Recorded data »

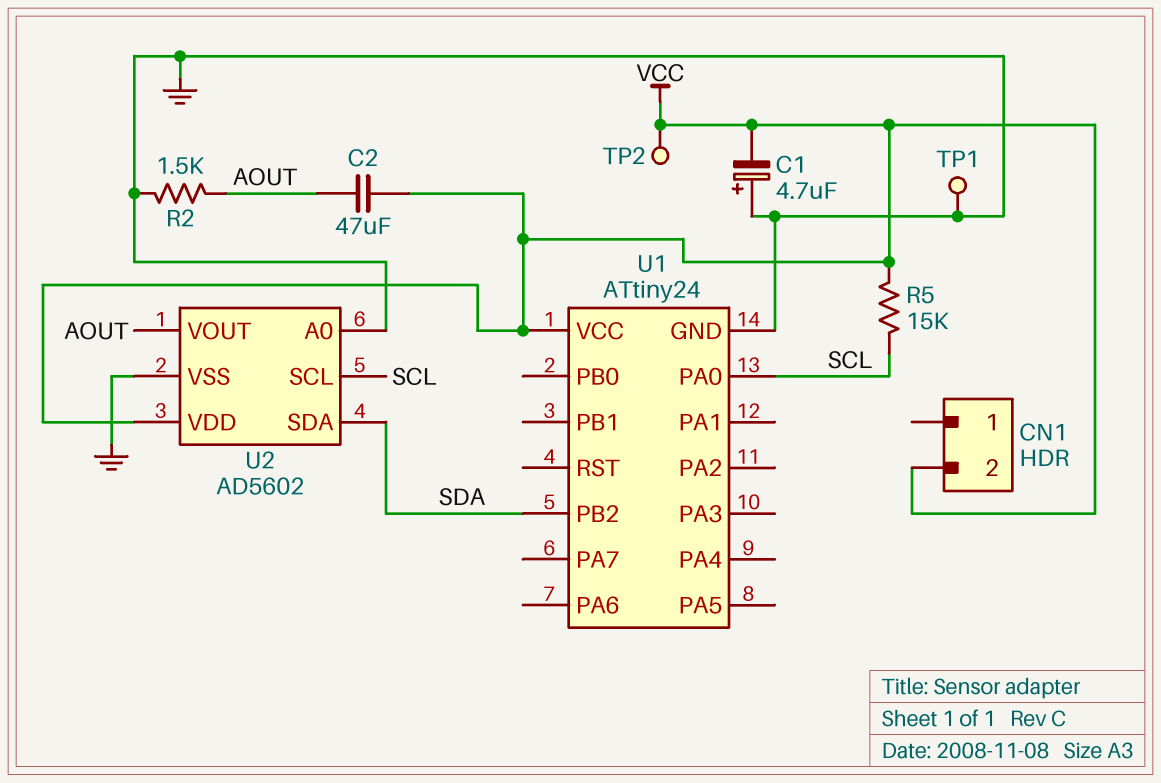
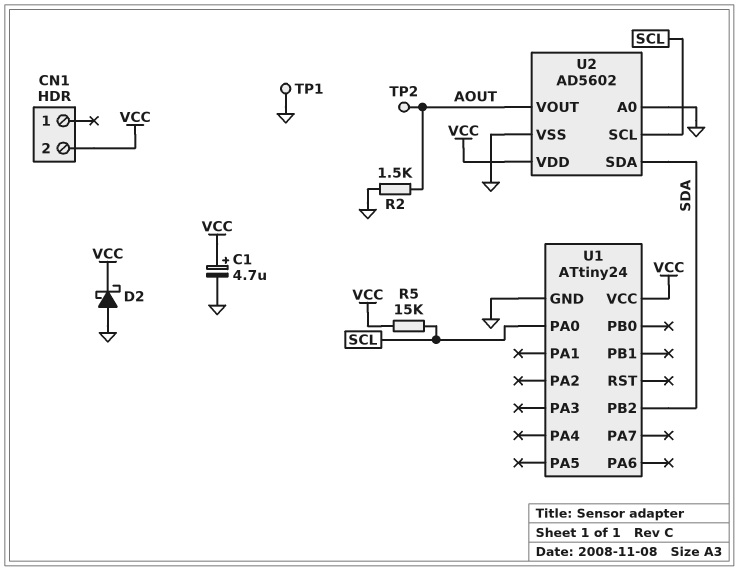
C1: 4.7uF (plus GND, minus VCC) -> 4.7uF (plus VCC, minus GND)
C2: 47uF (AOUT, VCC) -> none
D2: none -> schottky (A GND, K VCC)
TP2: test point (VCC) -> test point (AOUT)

==

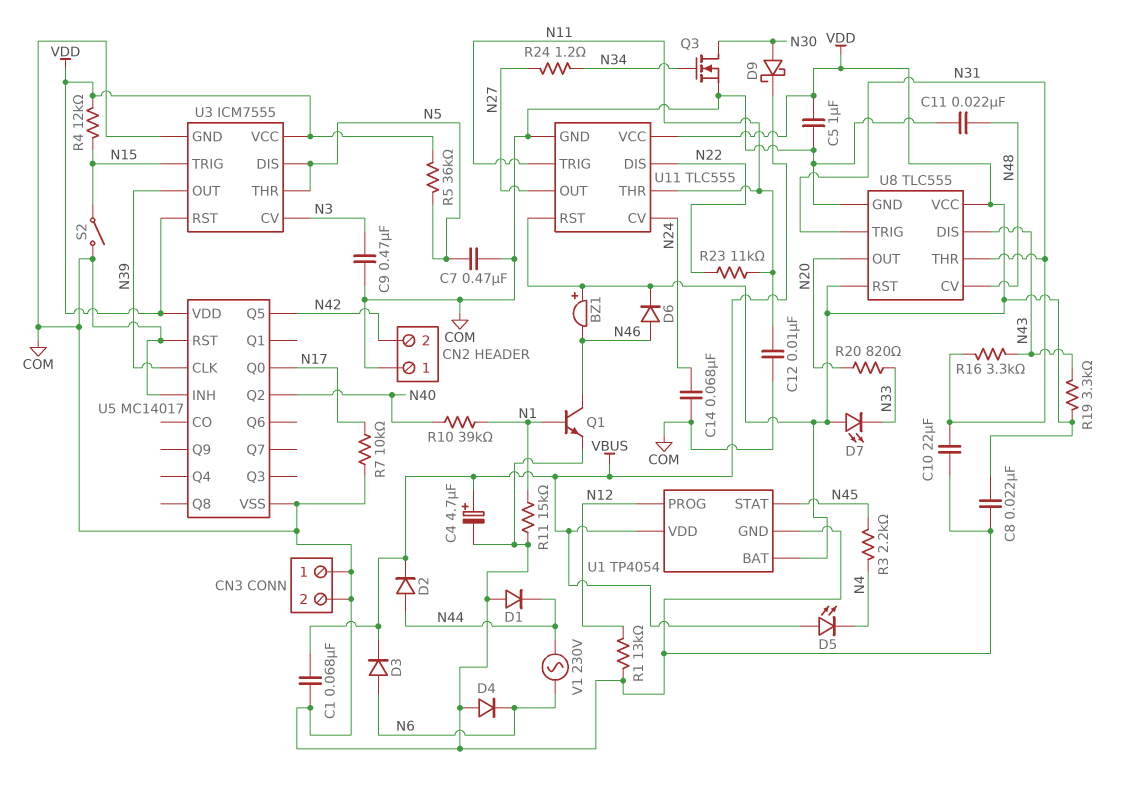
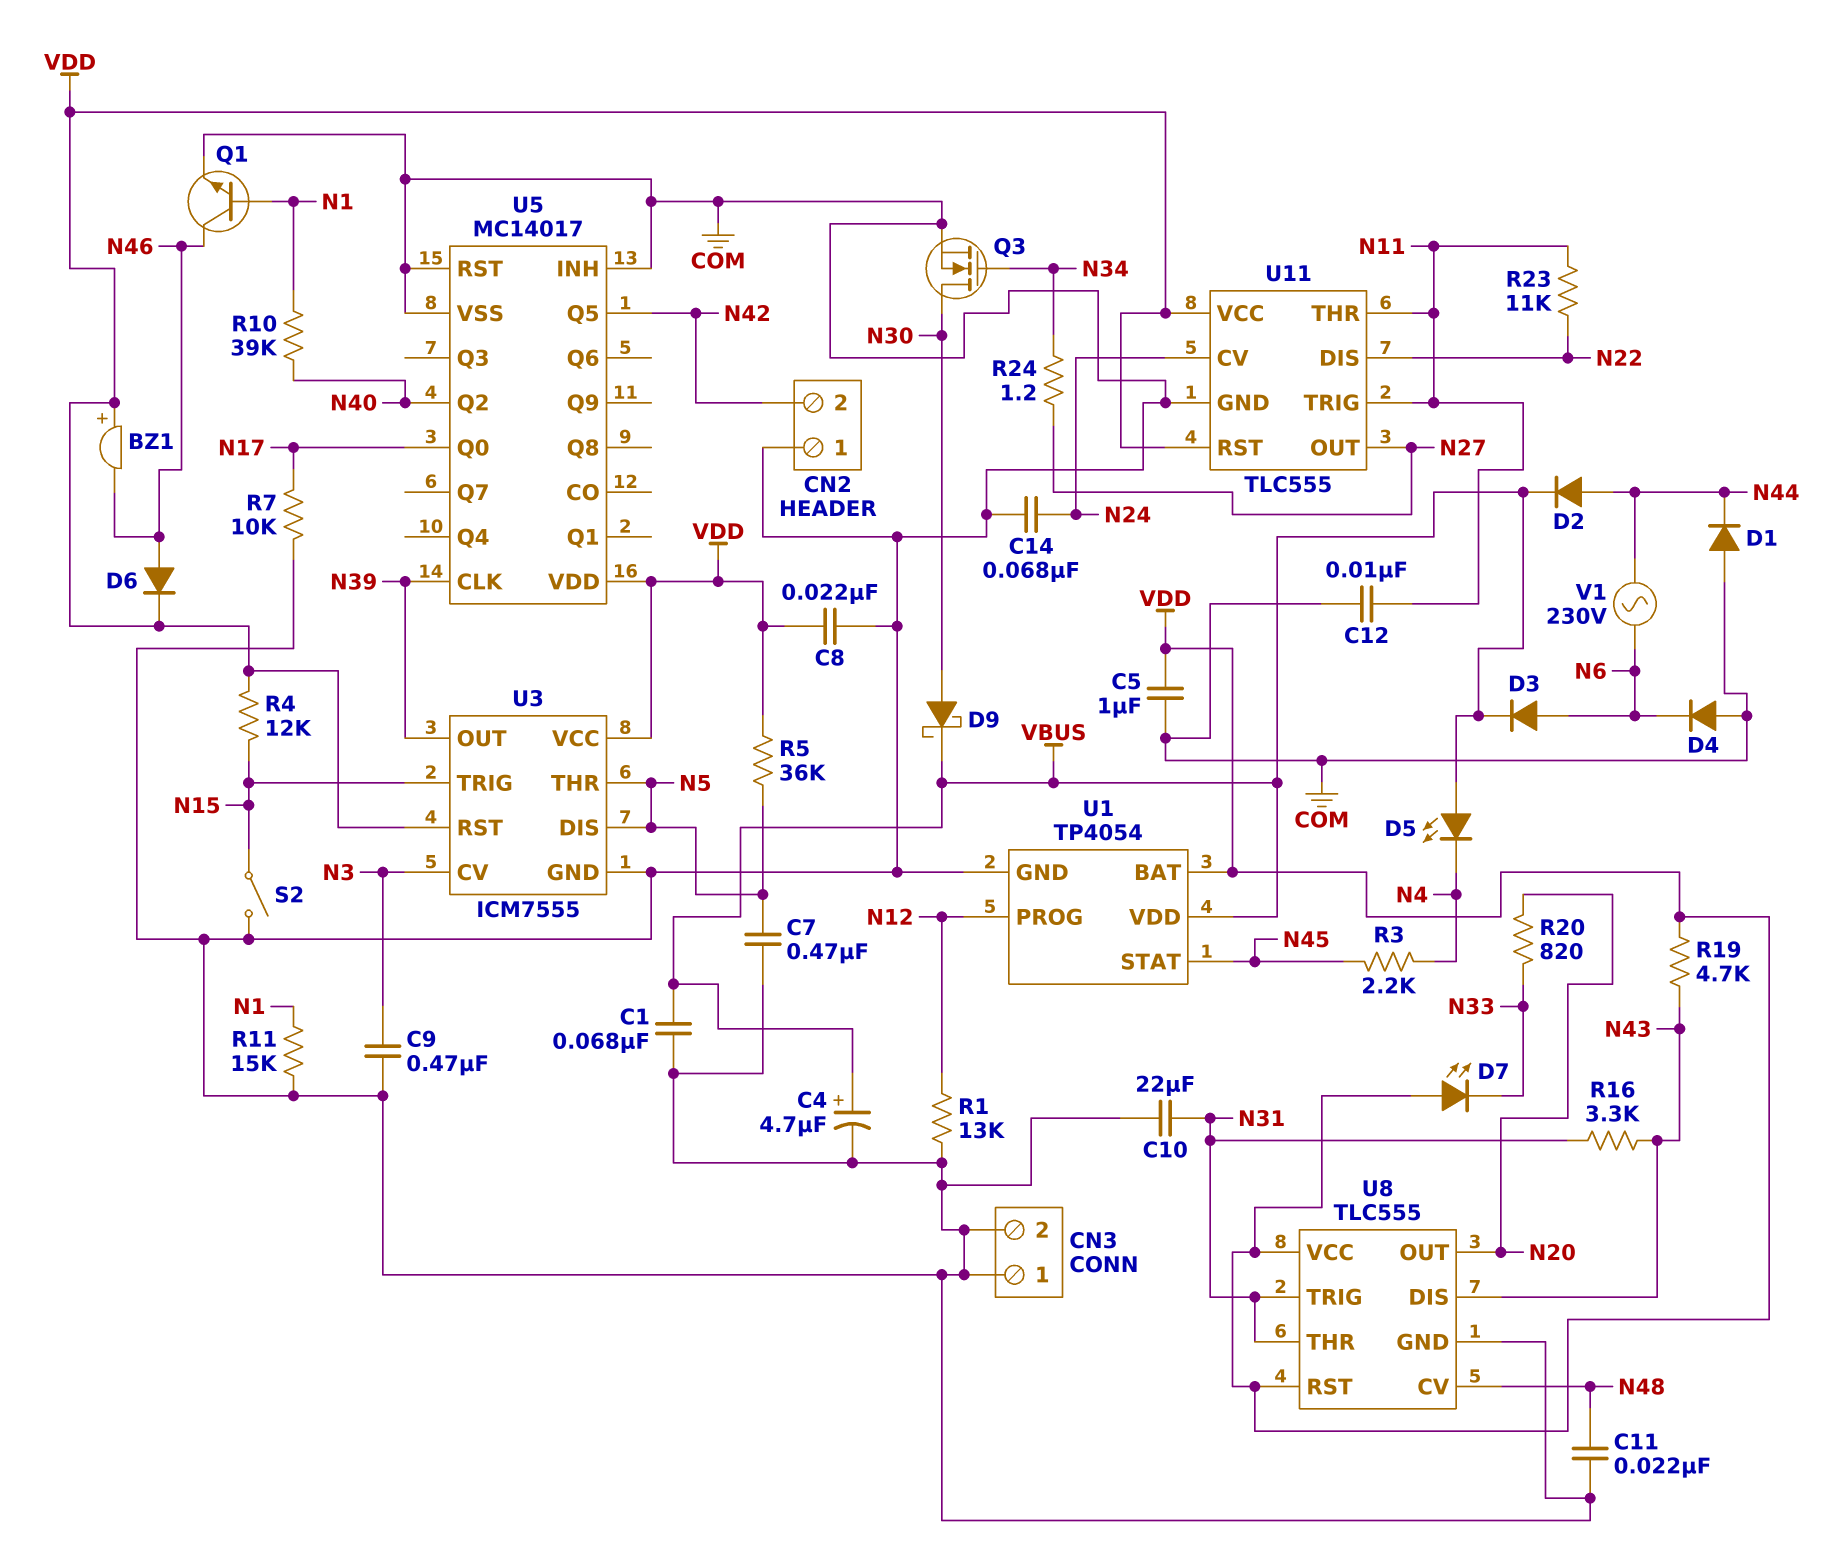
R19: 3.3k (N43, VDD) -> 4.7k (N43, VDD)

What is needed » When the line with "D2: none -> schottky (A GND, K VCC)" is reached in the data above, start copying there, and copy each line exactly until the line with "TP2: test point (VCC) -> test point (AOUT)" has been copied; copy nothing else.

Exercise output »
D2: none -> schottky (A GND, K VCC)
TP2: test point (VCC) -> test point (AOUT)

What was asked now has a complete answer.